Your objective |
Please count the rows below that contain the string "Chicago", treating uppercase and lowercase as different, and give only the number.

+++

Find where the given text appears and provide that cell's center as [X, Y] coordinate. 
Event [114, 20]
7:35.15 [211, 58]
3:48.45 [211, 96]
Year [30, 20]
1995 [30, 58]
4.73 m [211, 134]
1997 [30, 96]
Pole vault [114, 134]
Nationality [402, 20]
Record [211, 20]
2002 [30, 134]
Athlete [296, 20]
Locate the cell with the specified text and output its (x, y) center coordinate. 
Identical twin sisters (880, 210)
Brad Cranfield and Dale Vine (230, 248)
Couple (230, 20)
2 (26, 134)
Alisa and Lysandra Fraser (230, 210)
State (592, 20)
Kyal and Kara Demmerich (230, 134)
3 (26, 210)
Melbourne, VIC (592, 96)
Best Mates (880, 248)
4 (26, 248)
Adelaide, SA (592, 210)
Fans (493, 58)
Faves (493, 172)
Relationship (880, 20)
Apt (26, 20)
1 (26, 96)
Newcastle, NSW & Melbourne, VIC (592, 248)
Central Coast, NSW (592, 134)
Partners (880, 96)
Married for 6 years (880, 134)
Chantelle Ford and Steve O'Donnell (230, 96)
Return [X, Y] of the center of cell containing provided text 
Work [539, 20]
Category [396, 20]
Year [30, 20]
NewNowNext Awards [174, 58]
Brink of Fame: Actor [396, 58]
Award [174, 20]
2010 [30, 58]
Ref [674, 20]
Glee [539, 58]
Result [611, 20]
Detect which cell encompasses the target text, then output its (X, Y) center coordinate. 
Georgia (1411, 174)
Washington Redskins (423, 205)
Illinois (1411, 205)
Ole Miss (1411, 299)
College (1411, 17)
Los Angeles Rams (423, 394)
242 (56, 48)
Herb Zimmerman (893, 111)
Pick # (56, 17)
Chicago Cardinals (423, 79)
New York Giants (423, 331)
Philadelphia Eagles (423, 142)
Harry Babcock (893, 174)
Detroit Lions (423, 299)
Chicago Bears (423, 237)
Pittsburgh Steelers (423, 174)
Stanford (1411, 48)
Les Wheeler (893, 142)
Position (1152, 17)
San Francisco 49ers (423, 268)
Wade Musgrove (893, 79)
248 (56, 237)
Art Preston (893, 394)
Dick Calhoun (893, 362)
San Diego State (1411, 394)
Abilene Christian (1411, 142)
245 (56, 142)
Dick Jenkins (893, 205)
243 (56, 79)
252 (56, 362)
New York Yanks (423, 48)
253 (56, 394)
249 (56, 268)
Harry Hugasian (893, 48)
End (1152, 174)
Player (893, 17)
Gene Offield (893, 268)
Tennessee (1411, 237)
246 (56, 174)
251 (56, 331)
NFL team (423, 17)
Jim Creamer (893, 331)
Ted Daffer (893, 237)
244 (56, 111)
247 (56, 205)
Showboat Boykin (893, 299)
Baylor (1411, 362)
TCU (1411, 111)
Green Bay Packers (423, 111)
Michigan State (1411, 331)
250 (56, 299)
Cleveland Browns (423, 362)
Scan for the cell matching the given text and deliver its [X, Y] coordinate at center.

+++

The output |
2